• [The task]: Repeat exactly the lines below that lie between the line with "R8: 15k (SENS, VS) -> 2.4k (SENS, VS)" and the line with "Q1: NPN 2N2222", counting both of those lines as part of the answer.

Extracted data entries:
══════

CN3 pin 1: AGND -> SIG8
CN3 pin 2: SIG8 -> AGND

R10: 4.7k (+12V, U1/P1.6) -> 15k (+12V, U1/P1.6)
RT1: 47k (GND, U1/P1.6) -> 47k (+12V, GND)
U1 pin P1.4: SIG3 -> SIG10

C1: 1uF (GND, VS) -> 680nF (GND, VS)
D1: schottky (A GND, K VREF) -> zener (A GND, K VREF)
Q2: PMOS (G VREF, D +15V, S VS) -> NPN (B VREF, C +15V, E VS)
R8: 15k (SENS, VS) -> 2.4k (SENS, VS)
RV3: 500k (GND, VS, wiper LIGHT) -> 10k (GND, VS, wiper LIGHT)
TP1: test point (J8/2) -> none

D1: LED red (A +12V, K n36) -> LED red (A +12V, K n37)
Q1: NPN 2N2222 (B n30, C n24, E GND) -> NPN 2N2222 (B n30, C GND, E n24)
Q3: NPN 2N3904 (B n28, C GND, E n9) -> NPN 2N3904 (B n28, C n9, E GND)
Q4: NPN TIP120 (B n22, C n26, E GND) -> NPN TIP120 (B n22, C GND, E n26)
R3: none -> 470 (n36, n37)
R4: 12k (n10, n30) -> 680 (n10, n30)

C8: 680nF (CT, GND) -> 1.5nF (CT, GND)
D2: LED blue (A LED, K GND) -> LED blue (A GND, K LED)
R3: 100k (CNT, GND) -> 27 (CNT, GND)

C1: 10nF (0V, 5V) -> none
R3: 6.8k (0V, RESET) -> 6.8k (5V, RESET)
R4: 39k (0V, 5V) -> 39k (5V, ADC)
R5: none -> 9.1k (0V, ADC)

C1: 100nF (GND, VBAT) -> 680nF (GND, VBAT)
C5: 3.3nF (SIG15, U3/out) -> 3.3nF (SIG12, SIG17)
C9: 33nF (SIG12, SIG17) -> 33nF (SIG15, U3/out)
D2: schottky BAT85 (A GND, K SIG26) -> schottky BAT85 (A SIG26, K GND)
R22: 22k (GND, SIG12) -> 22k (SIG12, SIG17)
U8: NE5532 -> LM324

══════

• [Answer space]:
R8: 15k (SENS, VS) -> 2.4k (SENS, VS)
RV3: 500k (GND, VS, wiper LIGHT) -> 10k (GND, VS, wiper LIGHT)
TP1: test point (J8/2) -> none

D1: LED red (A +12V, K n36) -> LED red (A +12V, K n37)
Q1: NPN 2N2222 (B n30, C n24, E GND) -> NPN 2N2222 (B n30, C GND, E n24)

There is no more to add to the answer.